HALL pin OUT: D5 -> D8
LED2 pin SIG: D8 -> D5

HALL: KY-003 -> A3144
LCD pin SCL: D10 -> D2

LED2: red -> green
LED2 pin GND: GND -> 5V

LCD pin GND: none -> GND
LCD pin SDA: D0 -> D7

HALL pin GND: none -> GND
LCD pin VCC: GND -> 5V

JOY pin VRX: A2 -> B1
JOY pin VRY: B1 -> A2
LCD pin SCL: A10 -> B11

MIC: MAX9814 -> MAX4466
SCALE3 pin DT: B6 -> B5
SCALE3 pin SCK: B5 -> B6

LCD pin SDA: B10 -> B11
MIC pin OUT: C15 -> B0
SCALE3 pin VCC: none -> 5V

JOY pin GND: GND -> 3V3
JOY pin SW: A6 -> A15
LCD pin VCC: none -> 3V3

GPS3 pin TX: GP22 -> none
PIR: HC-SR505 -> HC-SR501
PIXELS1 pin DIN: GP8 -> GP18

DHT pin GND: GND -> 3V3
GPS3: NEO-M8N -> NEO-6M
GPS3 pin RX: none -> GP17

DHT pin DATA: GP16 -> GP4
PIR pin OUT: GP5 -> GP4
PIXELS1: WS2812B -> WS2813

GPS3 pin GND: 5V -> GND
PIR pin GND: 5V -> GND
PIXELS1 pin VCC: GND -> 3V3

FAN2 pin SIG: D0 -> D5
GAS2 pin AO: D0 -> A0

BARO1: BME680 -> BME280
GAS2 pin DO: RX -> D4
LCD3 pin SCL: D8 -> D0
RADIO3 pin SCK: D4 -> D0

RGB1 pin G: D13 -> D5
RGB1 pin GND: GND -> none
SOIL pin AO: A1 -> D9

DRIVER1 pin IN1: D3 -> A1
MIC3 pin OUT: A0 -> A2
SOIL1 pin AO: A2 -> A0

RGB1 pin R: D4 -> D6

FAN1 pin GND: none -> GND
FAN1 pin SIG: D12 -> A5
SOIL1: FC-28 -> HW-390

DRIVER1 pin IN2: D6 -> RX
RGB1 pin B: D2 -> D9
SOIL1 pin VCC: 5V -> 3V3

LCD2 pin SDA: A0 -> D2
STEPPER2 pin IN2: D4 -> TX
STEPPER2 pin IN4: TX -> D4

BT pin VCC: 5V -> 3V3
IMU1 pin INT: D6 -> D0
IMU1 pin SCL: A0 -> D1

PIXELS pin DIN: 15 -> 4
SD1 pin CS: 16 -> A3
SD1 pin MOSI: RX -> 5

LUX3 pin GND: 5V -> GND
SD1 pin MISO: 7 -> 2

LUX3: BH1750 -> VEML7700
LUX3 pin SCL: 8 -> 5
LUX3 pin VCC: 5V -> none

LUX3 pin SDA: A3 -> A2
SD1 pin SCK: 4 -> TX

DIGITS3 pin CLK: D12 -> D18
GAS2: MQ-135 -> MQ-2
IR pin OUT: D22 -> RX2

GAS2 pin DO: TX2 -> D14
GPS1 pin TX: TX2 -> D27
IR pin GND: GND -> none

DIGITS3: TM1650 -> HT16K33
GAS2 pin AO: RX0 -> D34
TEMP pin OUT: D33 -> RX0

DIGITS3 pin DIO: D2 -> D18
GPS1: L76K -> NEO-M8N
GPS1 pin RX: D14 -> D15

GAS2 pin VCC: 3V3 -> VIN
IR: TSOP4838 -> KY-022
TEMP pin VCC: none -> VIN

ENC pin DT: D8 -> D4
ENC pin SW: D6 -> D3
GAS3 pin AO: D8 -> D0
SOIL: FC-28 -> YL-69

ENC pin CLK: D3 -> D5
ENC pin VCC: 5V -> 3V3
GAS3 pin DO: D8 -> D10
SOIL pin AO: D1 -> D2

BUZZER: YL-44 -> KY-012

§ **Exercise prompt**: An exact copy of the listing is the goal. Transcribe it in full.

§ **Answer to the exercise**:
HALL pin OUT: D5 -> D8
LED2 pin SIG: D8 -> D5

HALL: KY-003 -> A3144
LCD pin SCL: D10 -> D2

LED2: red -> green
LED2 pin GND: GND -> 5V

LCD pin GND: none -> GND
LCD pin SDA: D0 -> D7

HALL pin GND: none -> GND
LCD pin VCC: GND -> 5V

JOY pin VRX: A2 -> B1
JOY pin VRY: B1 -> A2
LCD pin SCL: A10 -> B11

MIC: MAX9814 -> MAX4466
SCALE3 pin DT: B6 -> B5
SCALE3 pin SCK: B5 -> B6

LCD pin SDA: B10 -> B11
MIC pin OUT: C15 -> B0
SCALE3 pin VCC: none -> 5V

JOY pin GND: GND -> 3V3
JOY pin SW: A6 -> A15
LCD pin VCC: none -> 3V3

GPS3 pin TX: GP22 -> none
PIR: HC-SR505 -> HC-SR501
PIXELS1 pin DIN: GP8 -> GP18

DHT pin GND: GND -> 3V3
GPS3: NEO-M8N -> NEO-6M
GPS3 pin RX: none -> GP17

DHT pin DATA: GP16 -> GP4
PIR pin OUT: GP5 -> GP4
PIXELS1: WS2812B -> WS2813

GPS3 pin GND: 5V -> GND
PIR pin GND: 5V -> GND
PIXELS1 pin VCC: GND -> 3V3

FAN2 pin SIG: D0 -> D5
GAS2 pin AO: D0 -> A0

BARO1: BME680 -> BME280
GAS2 pin DO: RX -> D4
LCD3 pin SCL: D8 -> D0
RADIO3 pin SCK: D4 -> D0

RGB1 pin G: D13 -> D5
RGB1 pin GND: GND -> none
SOIL pin AO: A1 -> D9

DRIVER1 pin IN1: D3 -> A1
MIC3 pin OUT: A0 -> A2
SOIL1 pin AO: A2 -> A0

RGB1 pin R: D4 -> D6

FAN1 pin GND: none -> GND
FAN1 pin SIG: D12 -> A5
SOIL1: FC-28 -> HW-390

DRIVER1 pin IN2: D6 -> RX
RGB1 pin B: D2 -> D9
SOIL1 pin VCC: 5V -> 3V3

LCD2 pin SDA: A0 -> D2
STEPPER2 pin IN2: D4 -> TX
STEPPER2 pin IN4: TX -> D4

BT pin VCC: 5V -> 3V3
IMU1 pin INT: D6 -> D0
IMU1 pin SCL: A0 -> D1

PIXELS pin DIN: 15 -> 4
SD1 pin CS: 16 -> A3
SD1 pin MOSI: RX -> 5

LUX3 pin GND: 5V -> GND
SD1 pin MISO: 7 -> 2

LUX3: BH1750 -> VEML7700
LUX3 pin SCL: 8 -> 5
LUX3 pin VCC: 5V -> none

LUX3 pin SDA: A3 -> A2
SD1 pin SCK: 4 -> TX

DIGITS3 pin CLK: D12 -> D18
GAS2: MQ-135 -> MQ-2
IR pin OUT: D22 -> RX2

GAS2 pin DO: TX2 -> D14
GPS1 pin TX: TX2 -> D27
IR pin GND: GND -> none

DIGITS3: TM1650 -> HT16K33
GAS2 pin AO: RX0 -> D34
TEMP pin OUT: D33 -> RX0

DIGITS3 pin DIO: D2 -> D18
GPS1: L76K -> NEO-M8N
GPS1 pin RX: D14 -> D15

GAS2 pin VCC: 3V3 -> VIN
IR: TSOP4838 -> KY-022
TEMP pin VCC: none -> VIN

ENC pin DT: D8 -> D4
ENC pin SW: D6 -> D3
GAS3 pin AO: D8 -> D0
SOIL: FC-28 -> YL-69

ENC pin CLK: D3 -> D5
ENC pin VCC: 5V -> 3V3
GAS3 pin DO: D8 -> D10
SOIL pin AO: D1 -> D2

BUZZER: YL-44 -> KY-012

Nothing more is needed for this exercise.